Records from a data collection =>
┌──
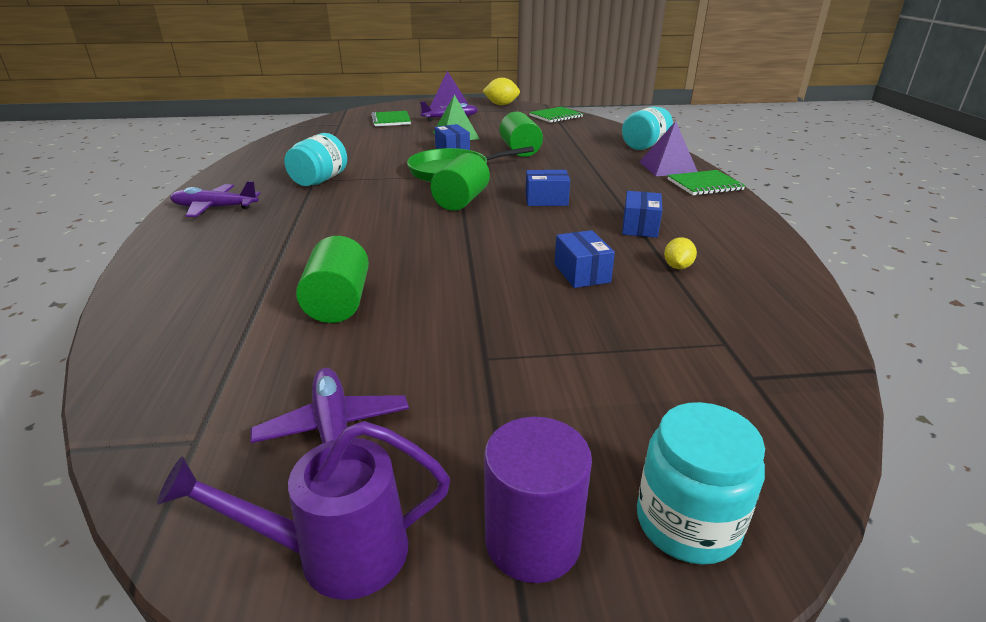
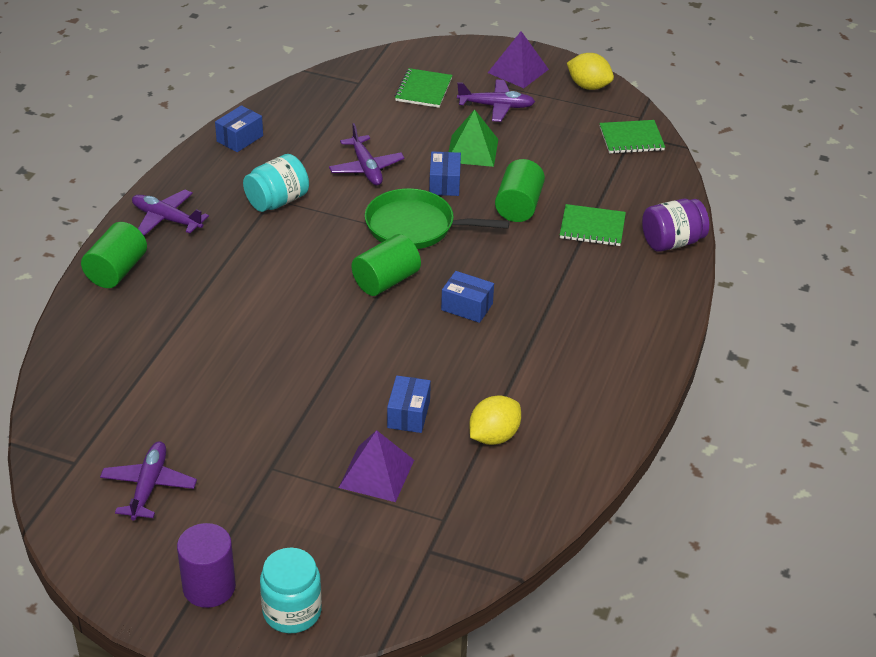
camera: 25 degrees right, 10 degrees up
(335, 553) = (115, 554): purple watering can -> none
(338, 303) = (206, 379): green cylinder -> green cylinder (116, 271)
(382, 154) = (366, 168): none -> purple plane
(640, 227) = (515, 376): blue box -> blue box (240, 138)
(645, 146) = (672, 242): turquoise jar -> purple jar
(668, 167) = (649, 293): purple pyramid -> purple pyramid (376, 473)
(677, 267) = (494, 436): yellow lemon -> yellow lemon, size x1.67
(704, 185) = (653, 336): green notebook -> green notebook (592, 227)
└──
What you are asked to do => Without the pictures, reproduce the entries exactly.

Response area =>
camera: 25 degrees right, 10 degrees up
(335, 553) = (115, 554): purple watering can -> none
(338, 303) = (206, 379): green cylinder -> green cylinder (116, 271)
(382, 154) = (366, 168): none -> purple plane
(640, 227) = (515, 376): blue box -> blue box (240, 138)
(645, 146) = (672, 242): turquoise jar -> purple jar
(668, 167) = (649, 293): purple pyramid -> purple pyramid (376, 473)
(677, 267) = (494, 436): yellow lemon -> yellow lemon, size x1.67
(704, 185) = (653, 336): green notebook -> green notebook (592, 227)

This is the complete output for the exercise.